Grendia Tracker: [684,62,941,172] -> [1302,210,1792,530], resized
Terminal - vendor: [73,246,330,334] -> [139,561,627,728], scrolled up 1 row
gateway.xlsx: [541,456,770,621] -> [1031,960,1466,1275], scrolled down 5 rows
== == ==
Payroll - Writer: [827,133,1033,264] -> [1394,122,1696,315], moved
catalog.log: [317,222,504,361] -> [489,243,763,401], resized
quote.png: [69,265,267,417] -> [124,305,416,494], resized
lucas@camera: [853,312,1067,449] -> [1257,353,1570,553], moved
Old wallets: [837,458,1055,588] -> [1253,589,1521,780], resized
== == ==
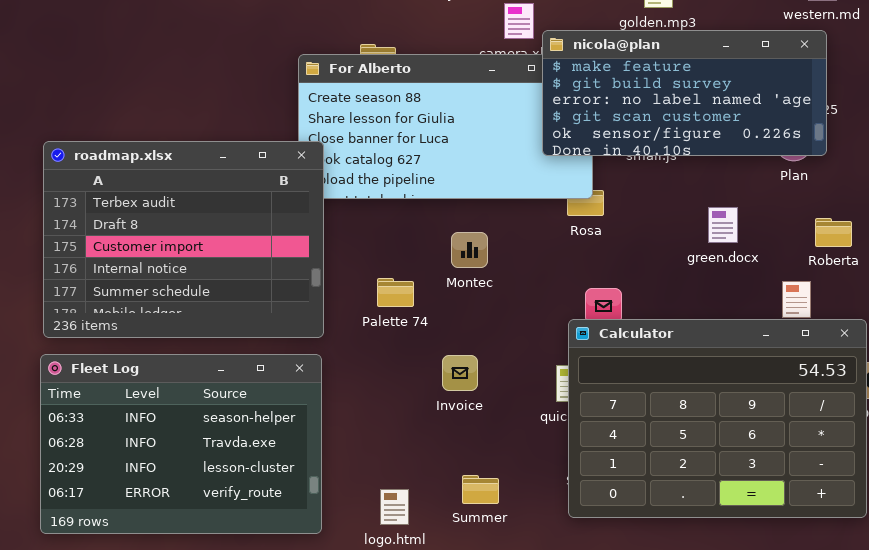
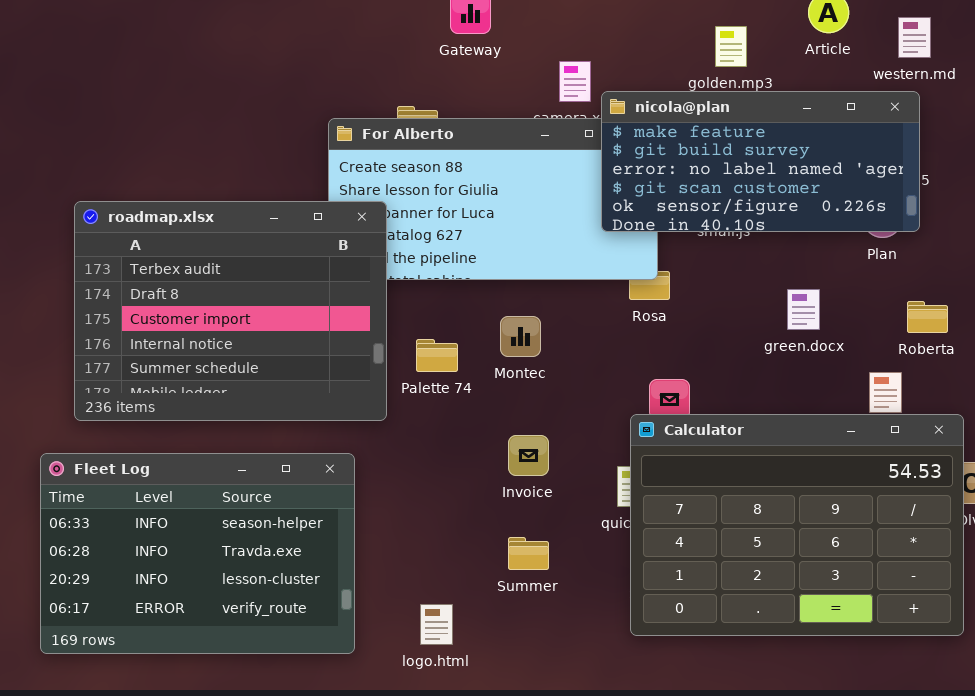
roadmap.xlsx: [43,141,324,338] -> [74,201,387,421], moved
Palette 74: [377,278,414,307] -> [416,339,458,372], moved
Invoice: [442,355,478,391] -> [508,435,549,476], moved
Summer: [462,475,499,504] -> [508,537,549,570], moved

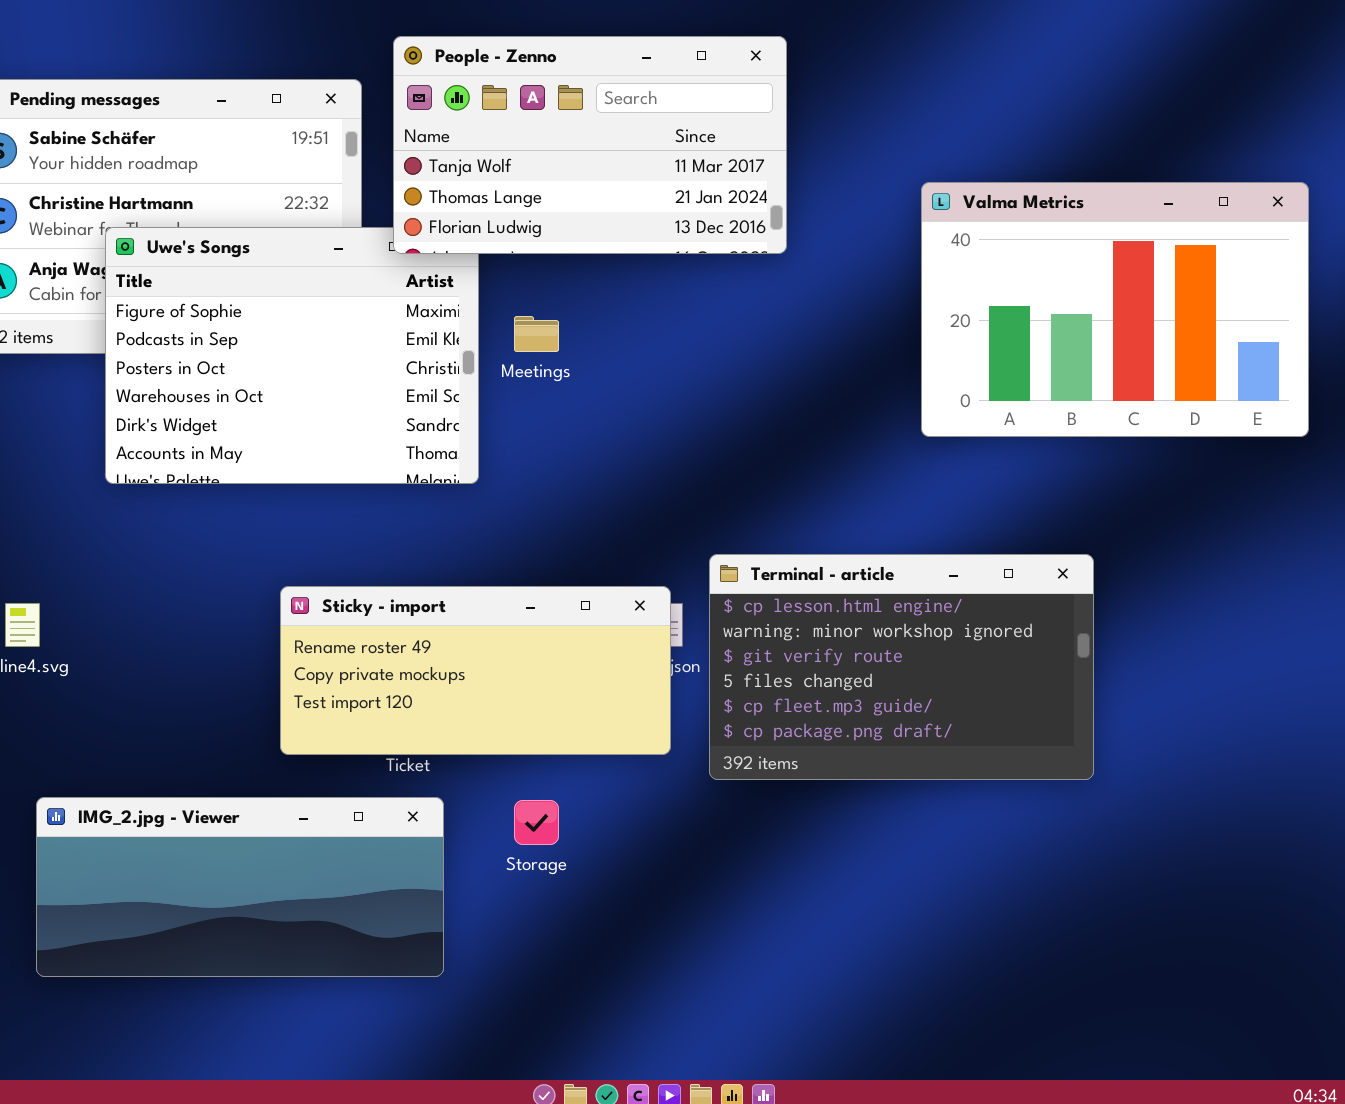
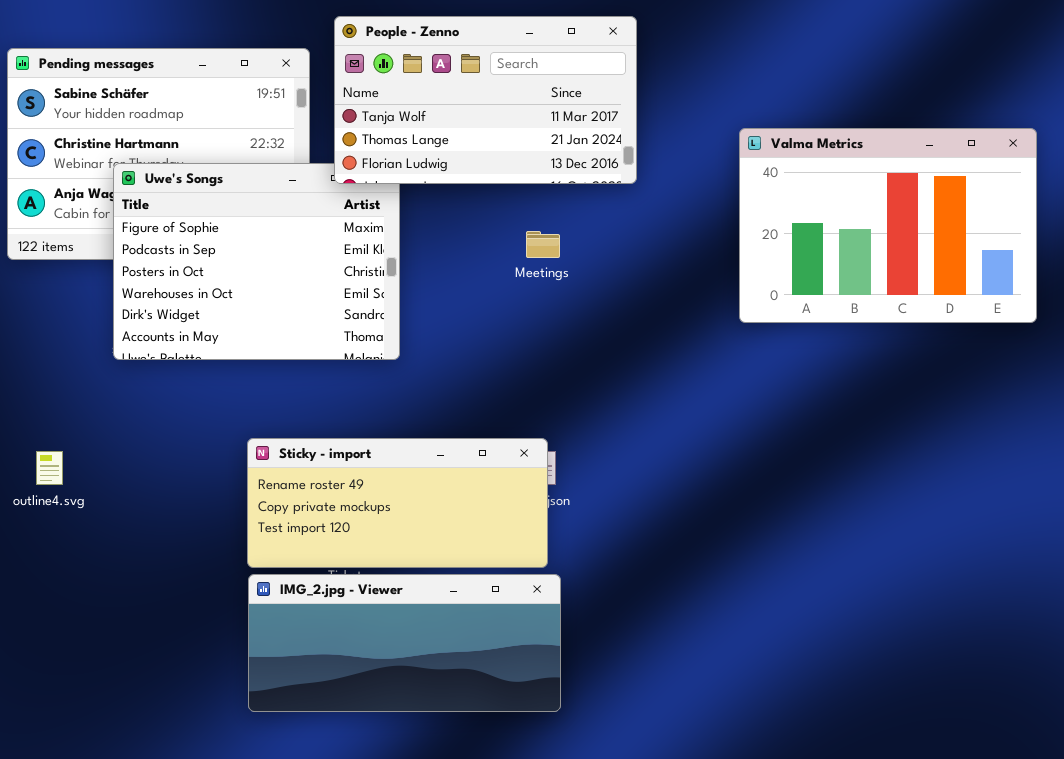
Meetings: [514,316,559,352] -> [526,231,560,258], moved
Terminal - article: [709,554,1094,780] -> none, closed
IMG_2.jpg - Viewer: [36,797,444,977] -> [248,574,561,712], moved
== == ==
### Task item
Copy word for word the stretch of entries above from the line that has "quote.png: [69,265,267,417] ->" through the line that has "Old wallets: [837,458,1055,588]", both ends included, and nothing outside it.

### Reply to the task
quote.png: [69,265,267,417] -> [124,305,416,494], resized
lucas@camera: [853,312,1067,449] -> [1257,353,1570,553], moved
Old wallets: [837,458,1055,588] -> [1253,589,1521,780], resized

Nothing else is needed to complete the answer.